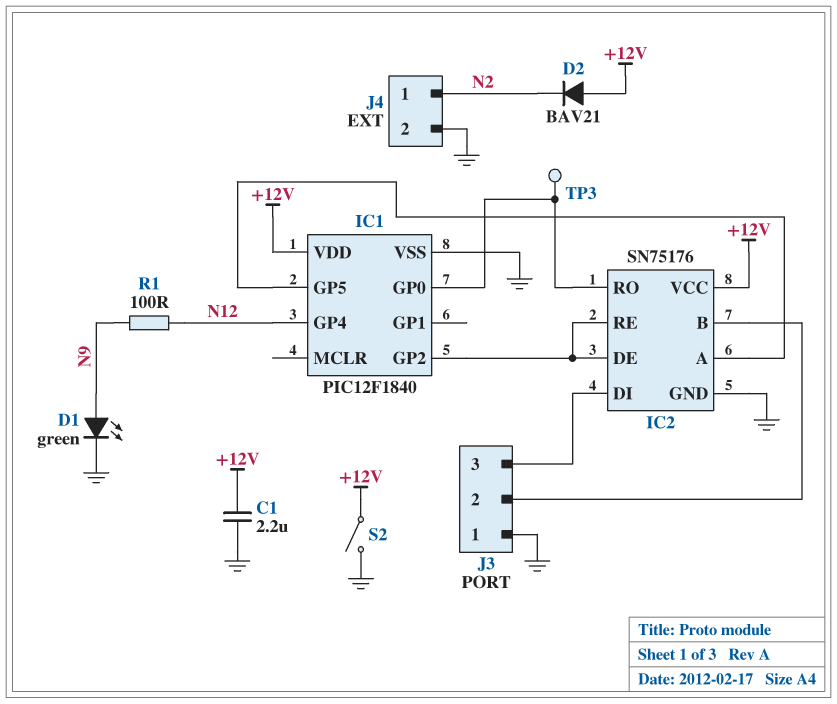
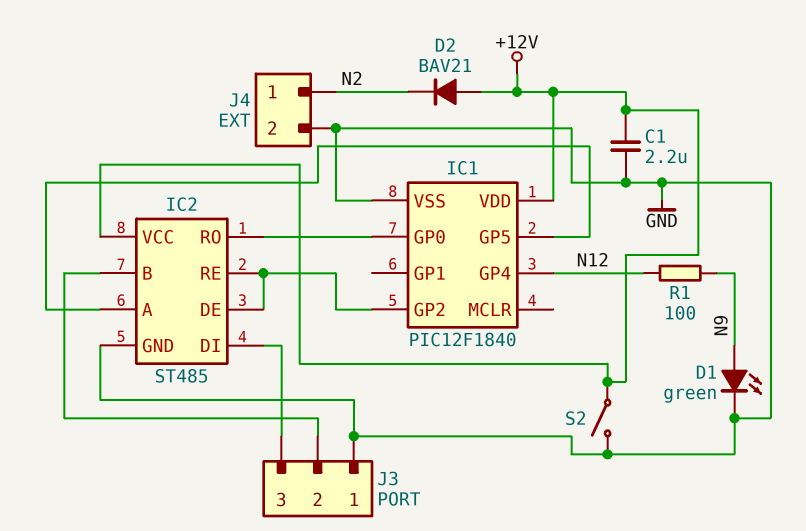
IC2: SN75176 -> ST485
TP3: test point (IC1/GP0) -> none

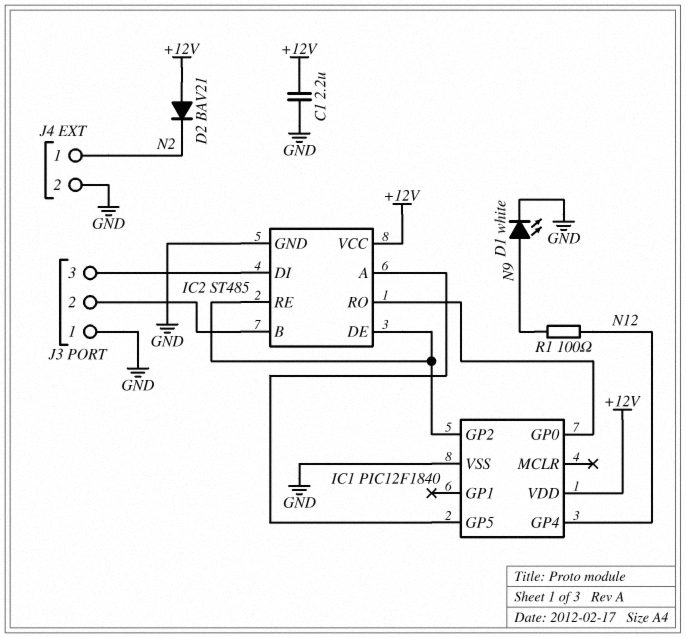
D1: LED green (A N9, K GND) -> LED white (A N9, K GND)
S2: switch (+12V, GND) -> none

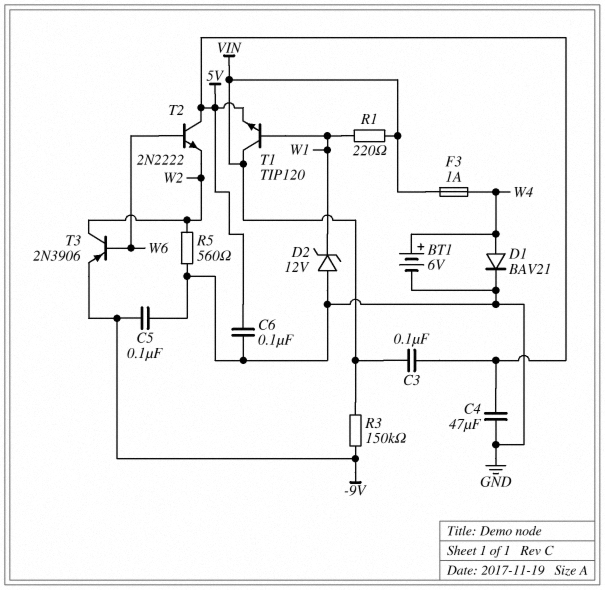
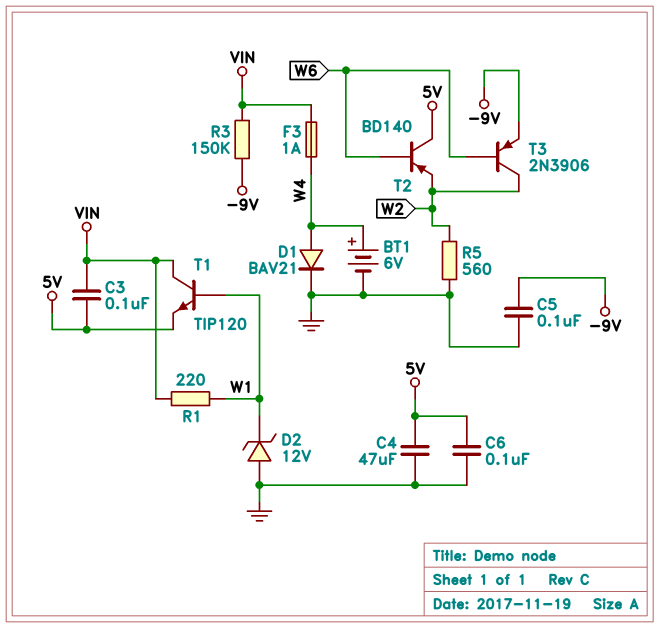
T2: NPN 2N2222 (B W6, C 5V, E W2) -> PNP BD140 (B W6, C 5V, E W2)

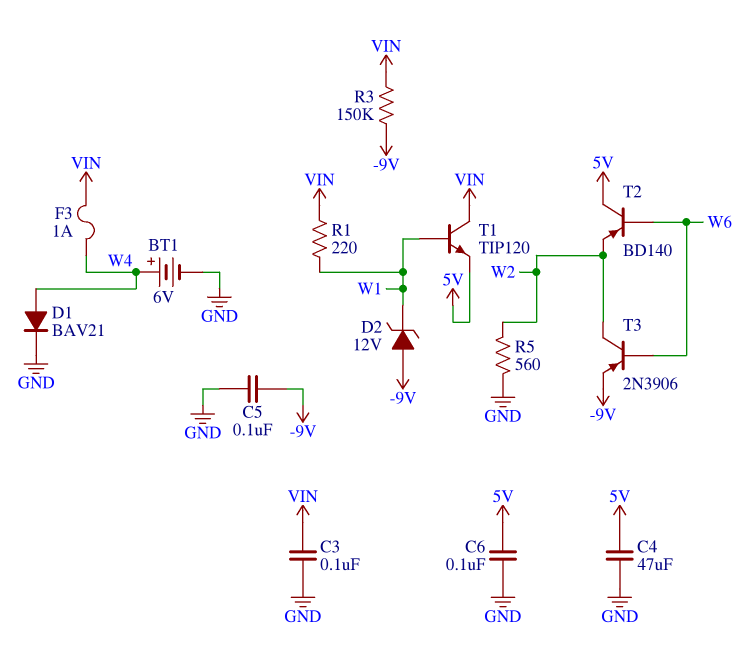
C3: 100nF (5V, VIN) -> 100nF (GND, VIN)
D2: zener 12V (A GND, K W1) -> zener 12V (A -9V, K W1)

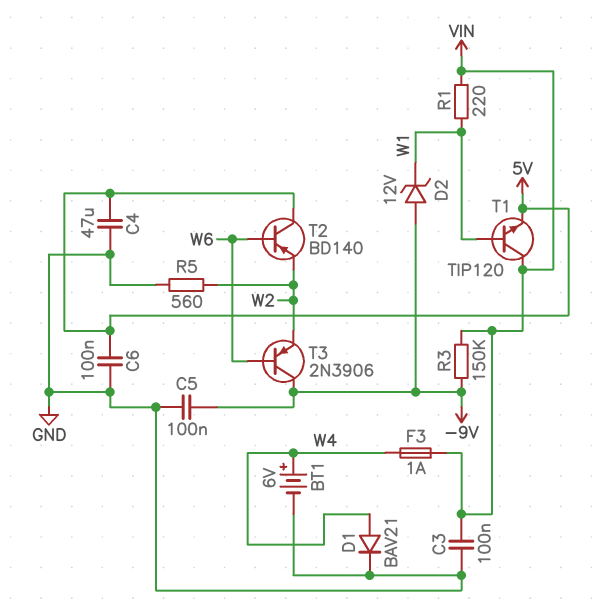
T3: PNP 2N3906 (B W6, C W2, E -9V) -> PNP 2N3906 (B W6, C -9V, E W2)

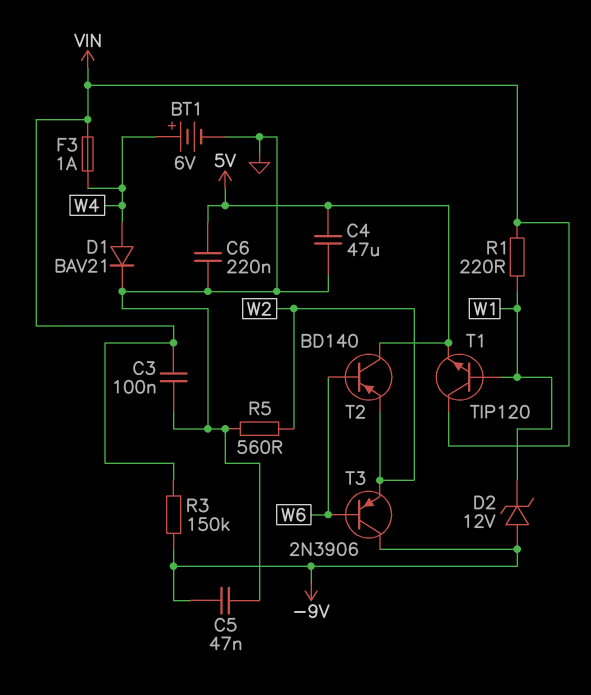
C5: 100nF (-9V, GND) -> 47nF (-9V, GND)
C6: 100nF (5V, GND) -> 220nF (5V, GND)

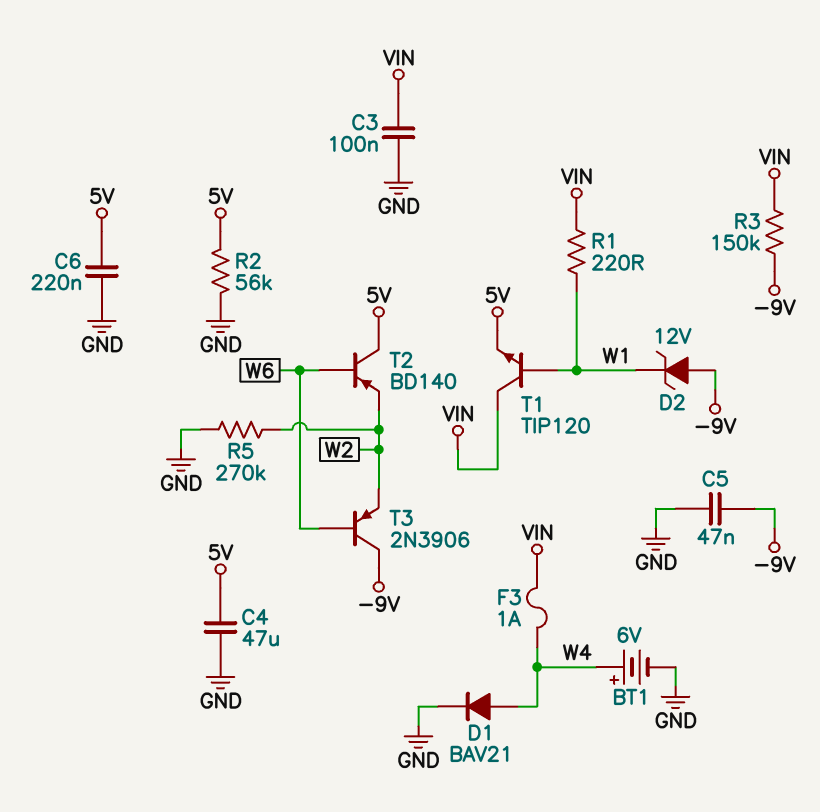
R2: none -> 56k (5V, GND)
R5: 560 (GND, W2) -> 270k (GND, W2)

▸ Assignment
Only lines with the word "none" are wanted, so copy each one from the records.

▸ Completed exercise
TP3: test point (IC1/GP0) -> none
S2: switch (+12V, GND) -> none
R2: none -> 56k (5V, GND)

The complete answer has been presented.